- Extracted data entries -
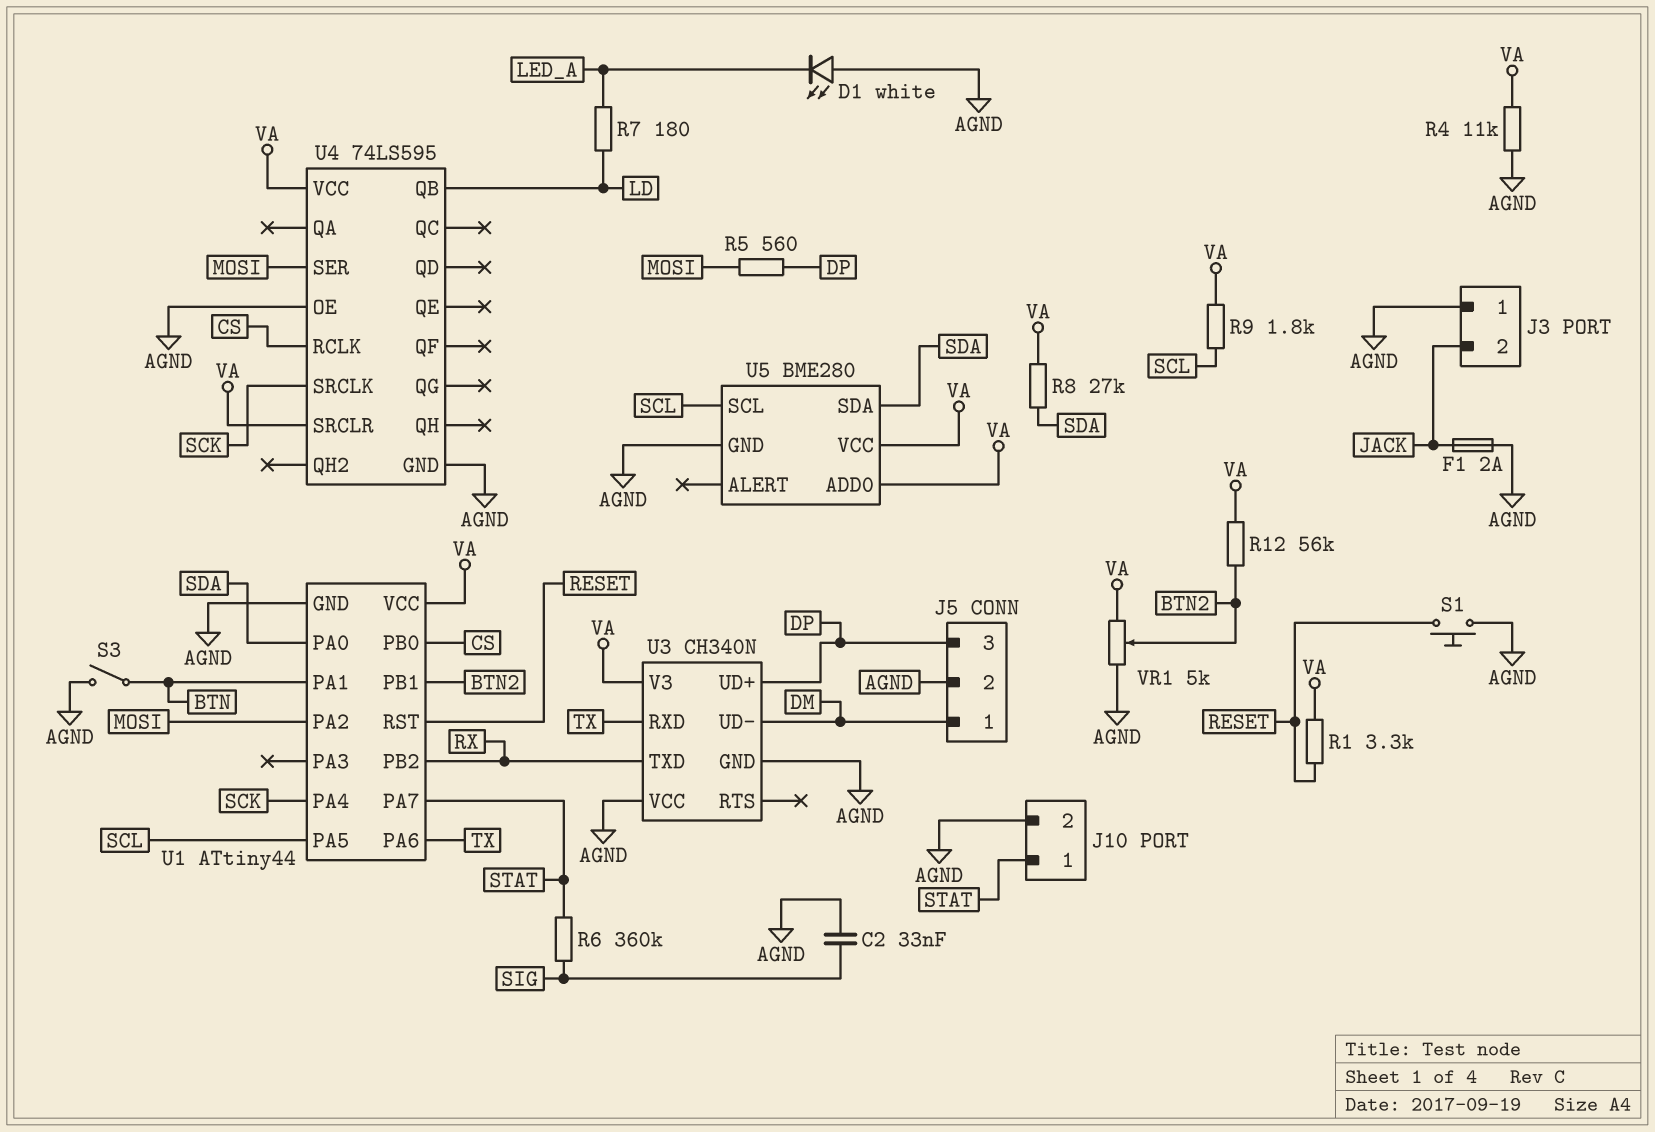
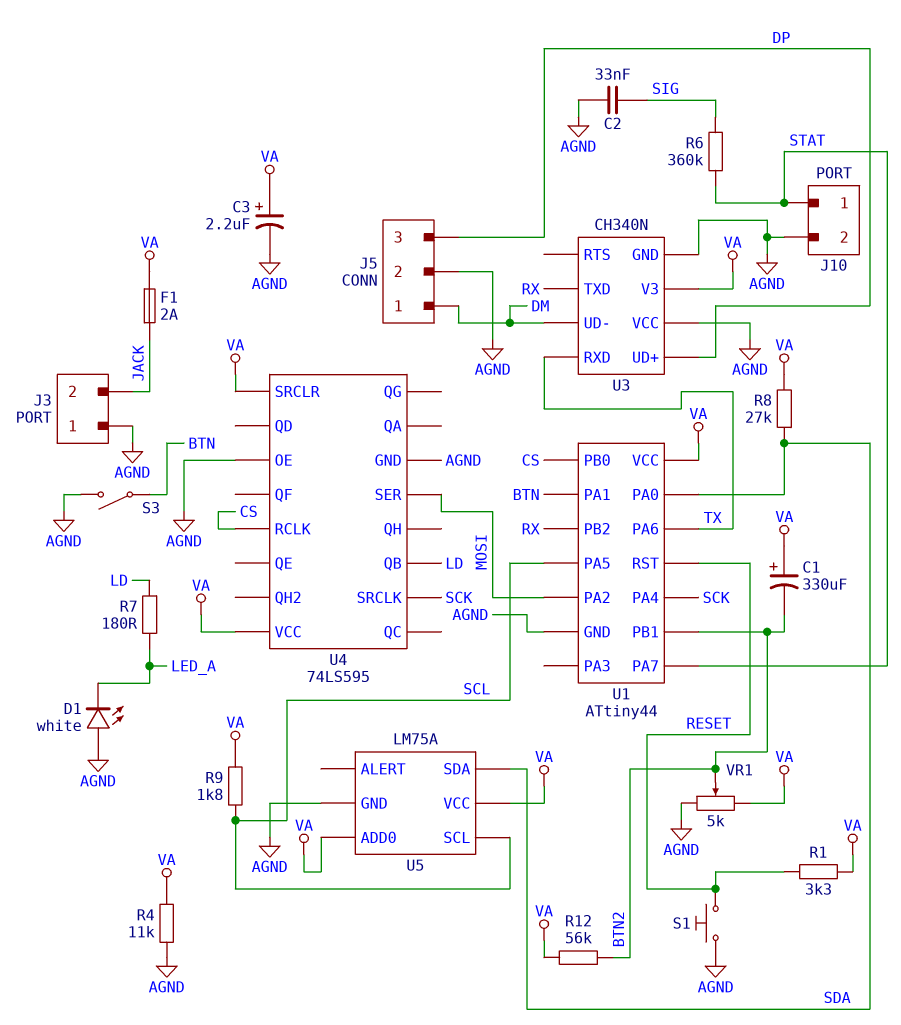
C1: none -> 330uF (plus VA, minus BTN2)
C3: none -> 2.2uF (plus VA, minus AGND)
F1: 2A (AGND, JACK) -> 2A (JACK, VA)
R5: 560 (DP, MOSI) -> none
U5: BME280 -> LM75A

- Task -
What you return must be every entry, word for word, without any pictures.

- Response -
C1: none -> 330uF (plus VA, minus BTN2)
C3: none -> 2.2uF (plus VA, minus AGND)
F1: 2A (AGND, JACK) -> 2A (JACK, VA)
R5: 560 (DP, MOSI) -> none
U5: BME280 -> LM75A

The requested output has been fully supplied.